# Directions for this task
Each line that has the string "bottle" must be copied from the records below.

# Recorded data

++++++++++

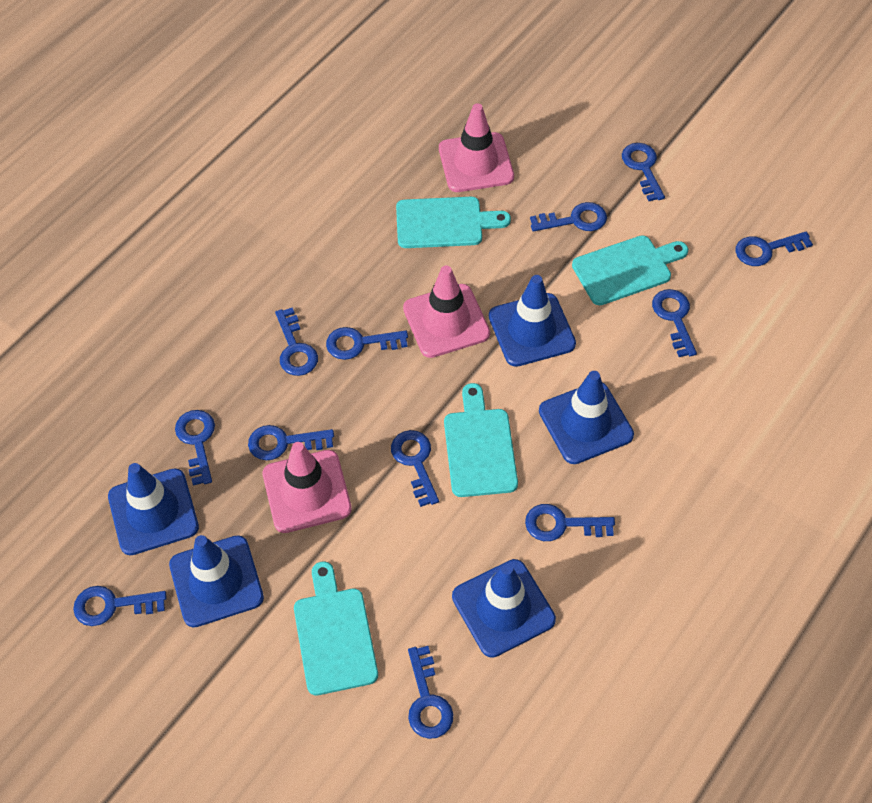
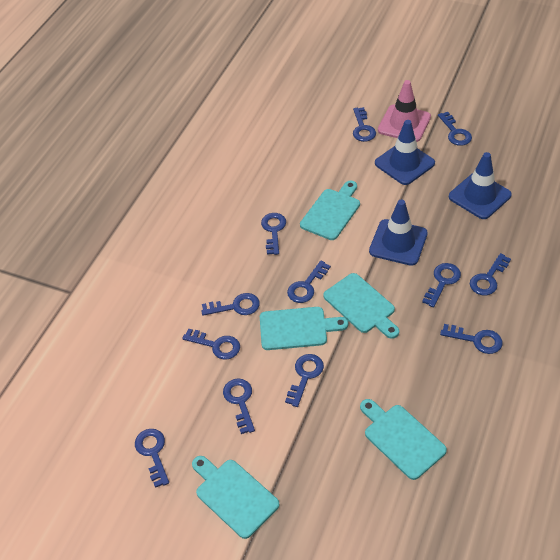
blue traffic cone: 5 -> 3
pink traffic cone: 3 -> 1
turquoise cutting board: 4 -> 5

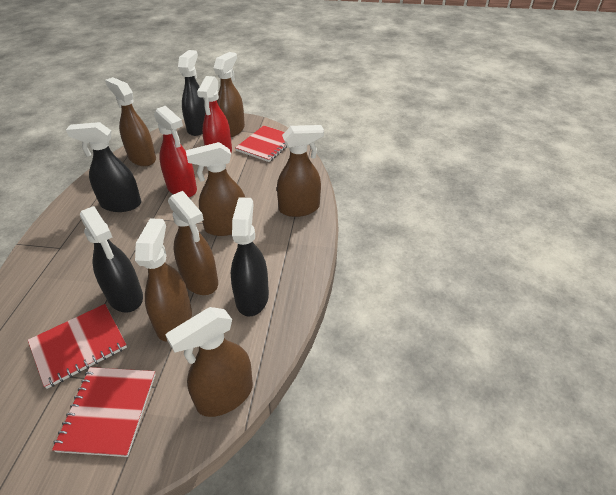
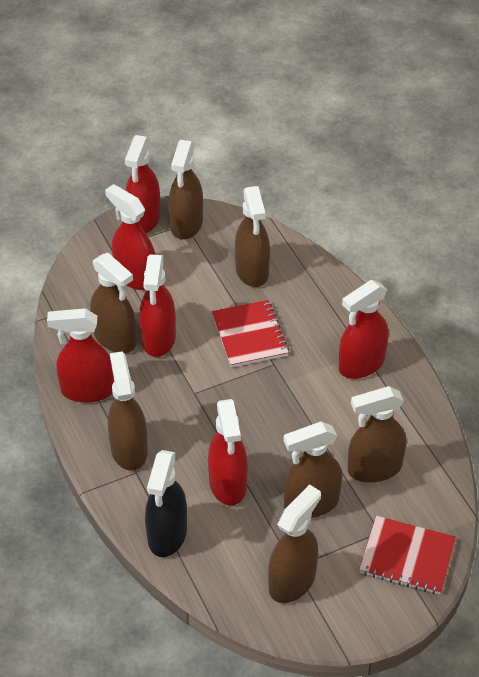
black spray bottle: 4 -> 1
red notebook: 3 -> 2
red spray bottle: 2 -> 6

++++++++++

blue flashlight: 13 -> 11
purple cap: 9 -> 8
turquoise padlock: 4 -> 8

++++++++++

# Written answer
black spray bottle: 4 -> 1
red spray bottle: 2 -> 6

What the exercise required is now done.